## PROBLEM DESCRIPTION
Output the lines from the one holding "XT3: 40MHz (+3V3, XO) -> 40MHz (XI, XO)" to the end of the entries that follow, exactly and only those, minus any pictures.

## DATA PROVIDED
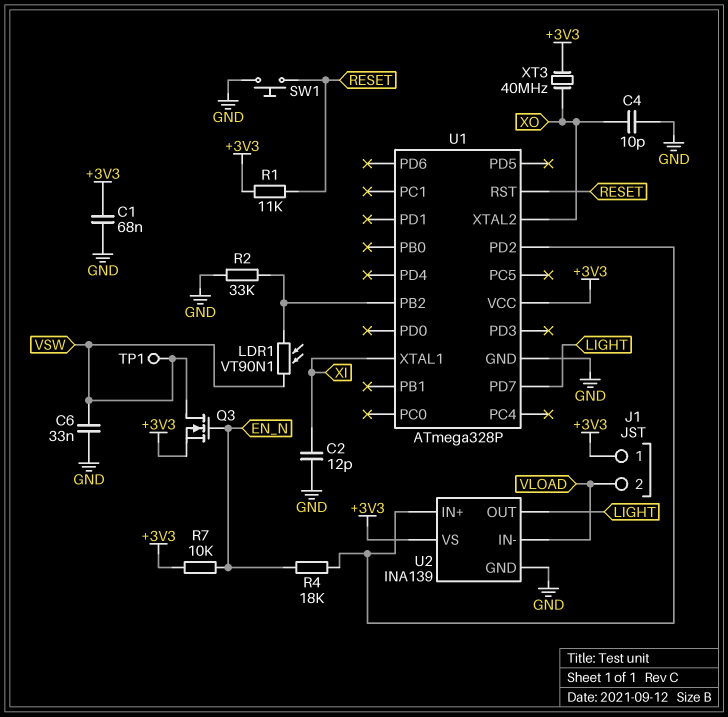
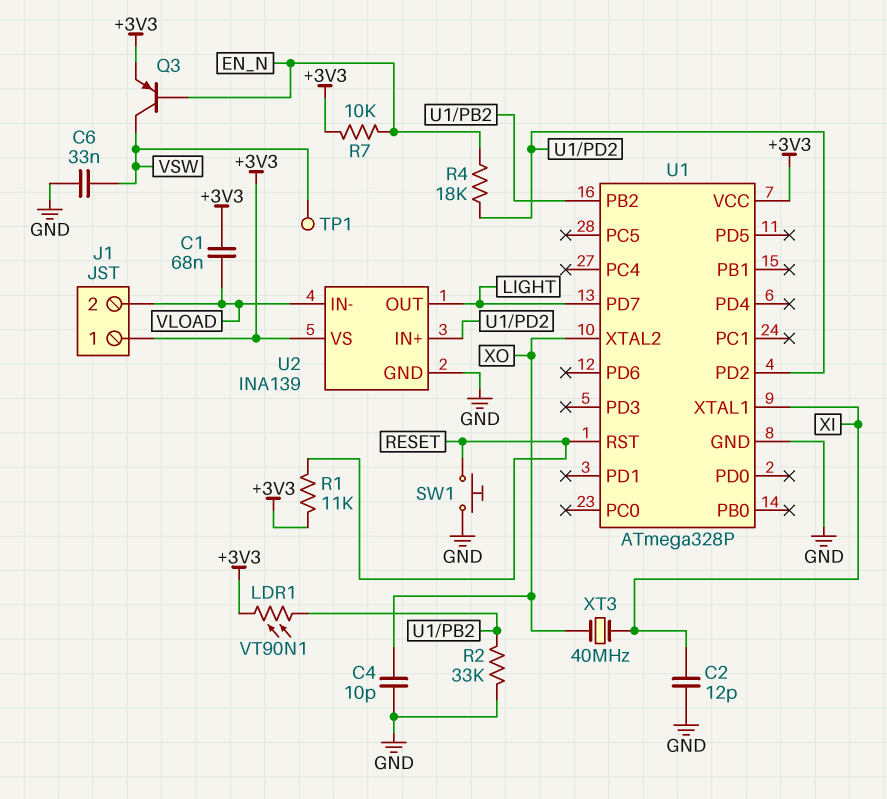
C1: 68nF (+3V3, GND) -> 68nF (+3V3, VLOAD)
LDR1: VT90N1 (U1/PB2, VSW) -> VT90N1 (+3V3, U1/PB2)
Q3: NMOS (G EN_N, D VSW, S +3V3) -> PNP (B EN_N, C VSW, E +3V3)
XT3: 40MHz (+3V3, XO) -> 40MHz (XI, XO)

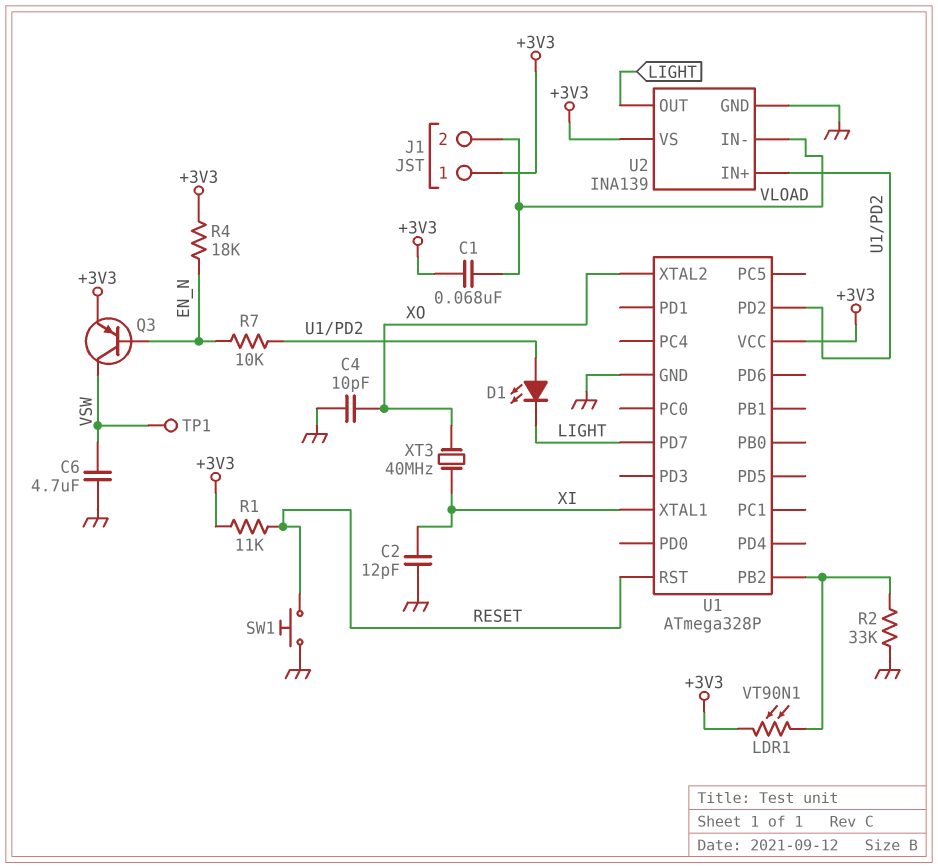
C6: 33nF (GND, VSW) -> 4.7uF (GND, VSW)
D1: none -> LED (A U1/PD2, K LIGHT)
R4: 18k (EN_N, U1/PD2) -> 18k (+3V3, EN_N)
R7: 10k (+3V3, EN_N) -> 10k (EN_N, U1/PD2)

## RESPONSE BOX
XT3: 40MHz (+3V3, XO) -> 40MHz (XI, XO)

C6: 33nF (GND, VSW) -> 4.7uF (GND, VSW)
D1: none -> LED (A U1/PD2, K LIGHT)
R4: 18k (EN_N, U1/PD2) -> 18k (+3V3, EN_N)
R7: 10k (+3V3, EN_N) -> 10k (EN_N, U1/PD2)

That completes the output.